• **GIVEN DATA**

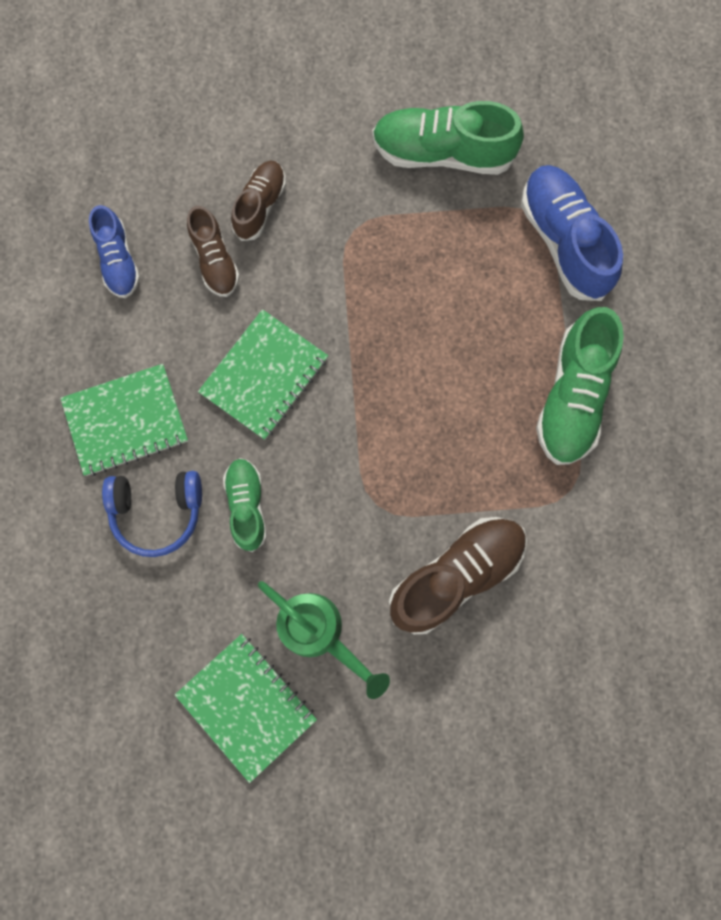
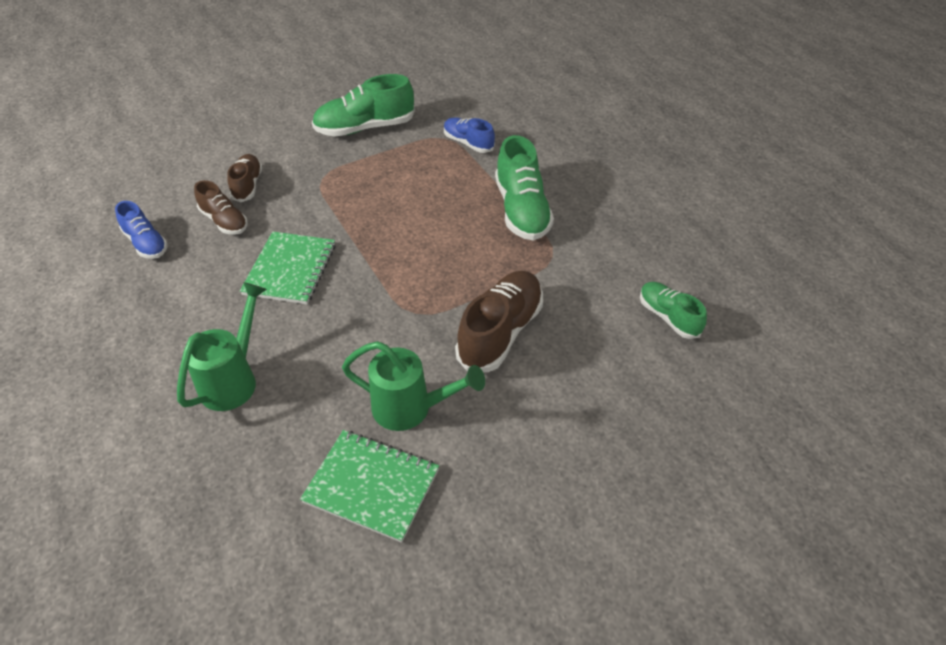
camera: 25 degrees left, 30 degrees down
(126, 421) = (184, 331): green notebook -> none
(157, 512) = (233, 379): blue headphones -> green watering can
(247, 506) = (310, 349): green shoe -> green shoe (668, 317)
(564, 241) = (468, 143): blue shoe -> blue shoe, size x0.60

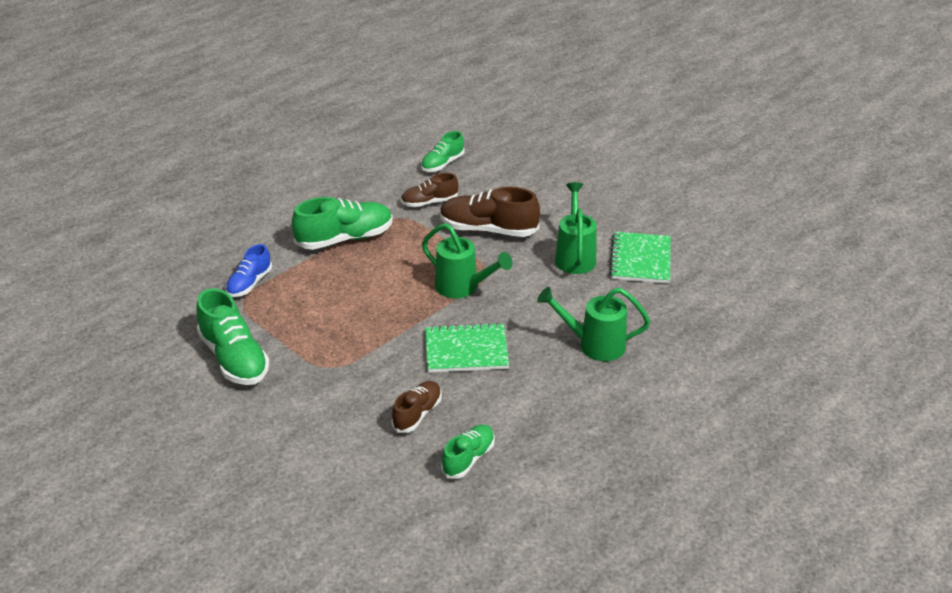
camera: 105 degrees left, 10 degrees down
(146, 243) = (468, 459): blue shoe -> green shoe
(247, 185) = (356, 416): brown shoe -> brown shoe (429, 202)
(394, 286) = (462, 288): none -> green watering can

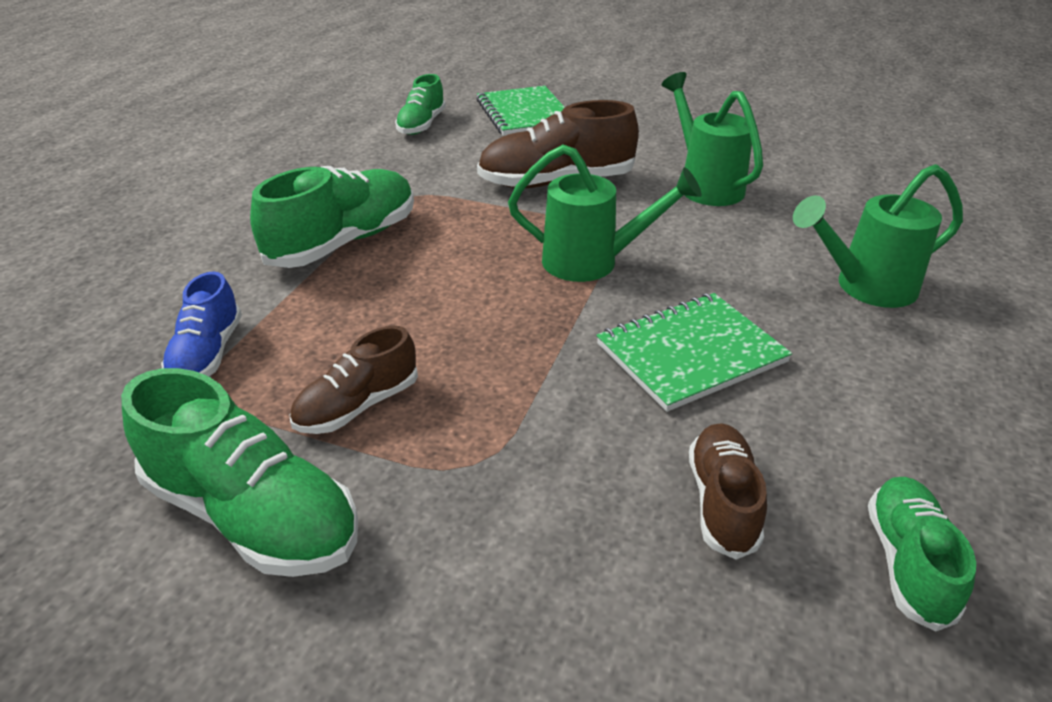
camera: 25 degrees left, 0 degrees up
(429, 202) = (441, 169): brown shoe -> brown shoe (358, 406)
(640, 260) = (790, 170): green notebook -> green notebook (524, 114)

• **DIRECTIVE**
The complete material, set down exactly and stripped of pictures, is the expected response.

• **COMPLETED TASK**
camera: 25 degrees left, 30 degrees down
(126, 421) = (184, 331): green notebook -> none
(157, 512) = (233, 379): blue headphones -> green watering can
(247, 506) = (310, 349): green shoe -> green shoe (668, 317)
(564, 241) = (468, 143): blue shoe -> blue shoe, size x0.60

camera: 105 degrees left, 10 degrees down
(146, 243) = (468, 459): blue shoe -> green shoe
(247, 185) = (356, 416): brown shoe -> brown shoe (429, 202)
(394, 286) = (462, 288): none -> green watering can

camera: 25 degrees left, 0 degrees up
(429, 202) = (441, 169): brown shoe -> brown shoe (358, 406)
(640, 260) = (790, 170): green notebook -> green notebook (524, 114)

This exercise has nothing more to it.